EXERCISE
In the data below, find the line containing "(699, 396) = (586, 387): red", then set down that line and every later line up to and including the line containing "(736, 292) = (564, 230): red", exactly.

SOURCE MATERIAL

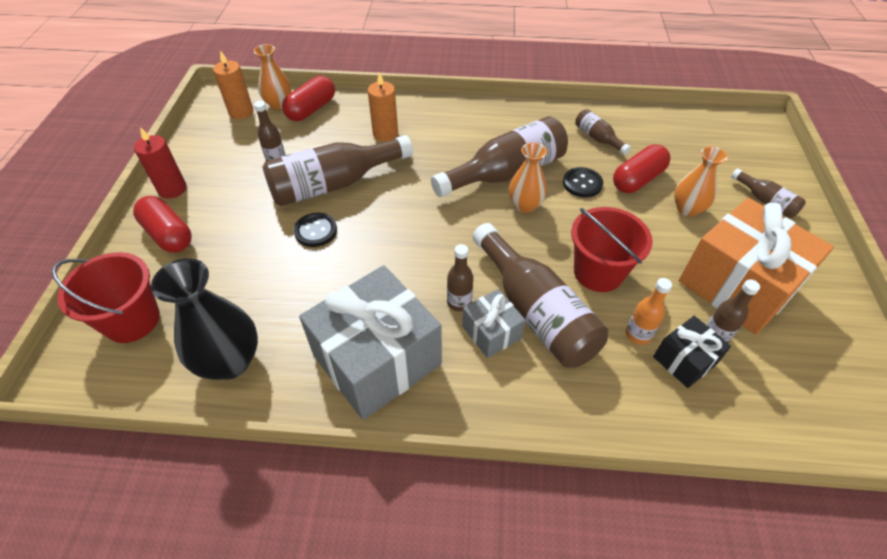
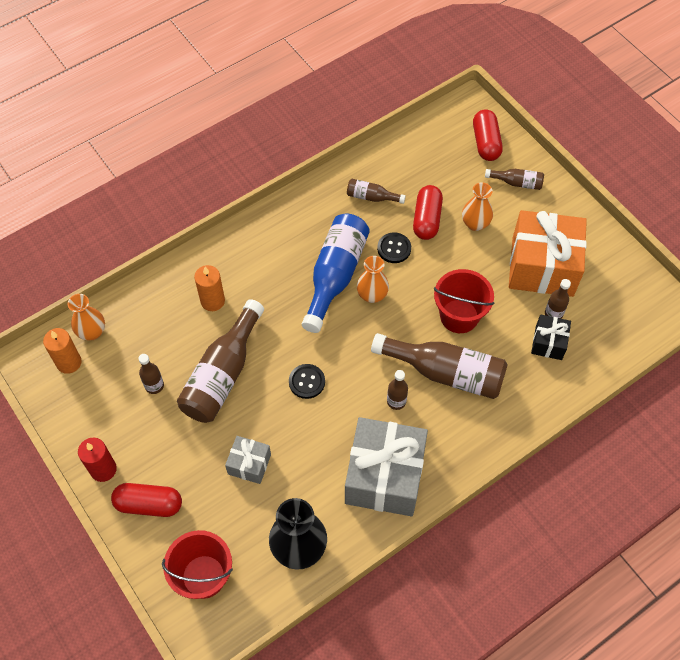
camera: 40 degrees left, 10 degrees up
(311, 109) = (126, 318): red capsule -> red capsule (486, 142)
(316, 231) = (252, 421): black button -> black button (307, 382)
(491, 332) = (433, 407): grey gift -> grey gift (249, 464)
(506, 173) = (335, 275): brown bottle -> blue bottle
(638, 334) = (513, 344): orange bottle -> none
...
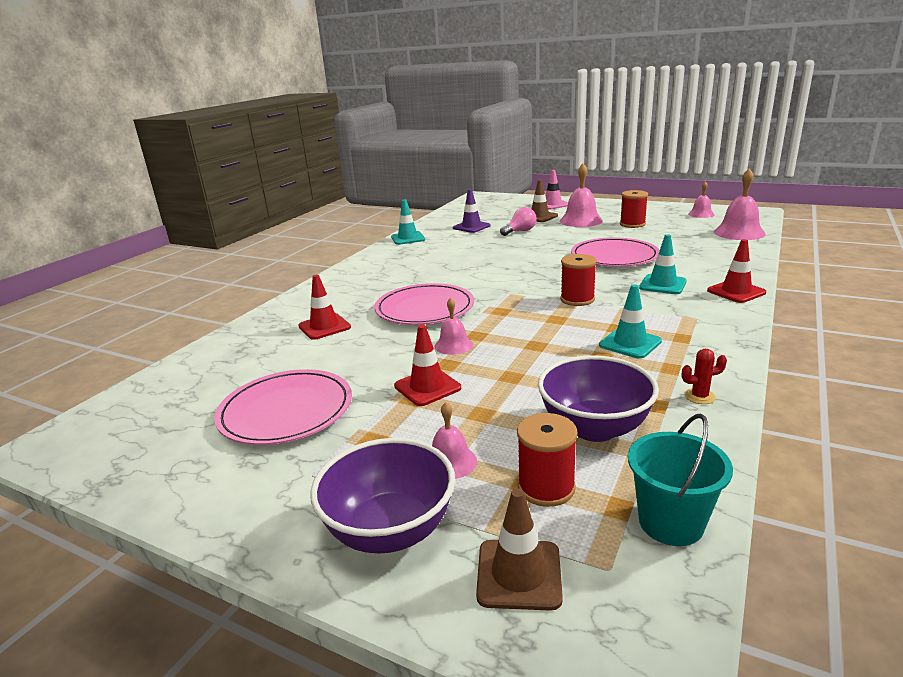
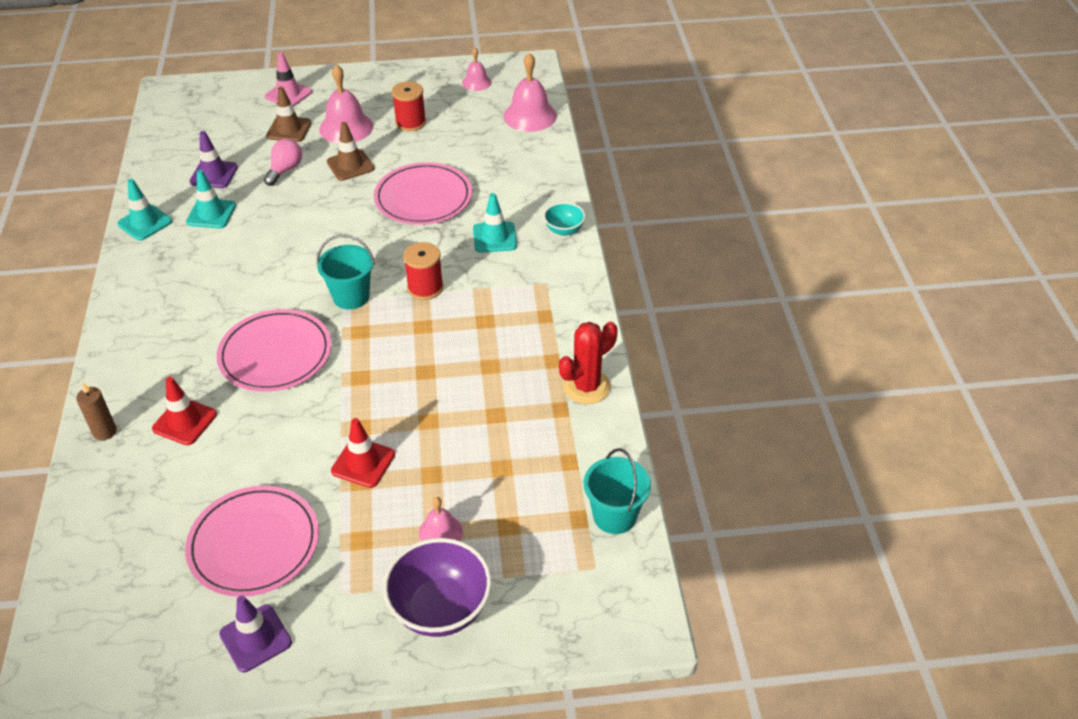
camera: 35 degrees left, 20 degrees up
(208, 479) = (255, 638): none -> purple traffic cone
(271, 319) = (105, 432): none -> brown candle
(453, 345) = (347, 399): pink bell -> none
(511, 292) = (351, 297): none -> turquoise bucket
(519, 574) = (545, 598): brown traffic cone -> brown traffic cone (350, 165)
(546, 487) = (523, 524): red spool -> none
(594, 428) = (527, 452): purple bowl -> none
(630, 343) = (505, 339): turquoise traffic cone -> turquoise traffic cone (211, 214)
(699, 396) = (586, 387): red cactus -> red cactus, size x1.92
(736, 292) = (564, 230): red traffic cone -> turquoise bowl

EXPECTED ANSWER
(699, 396) = (586, 387): red cactus -> red cactus, size x1.92
(736, 292) = (564, 230): red traffic cone -> turquoise bowl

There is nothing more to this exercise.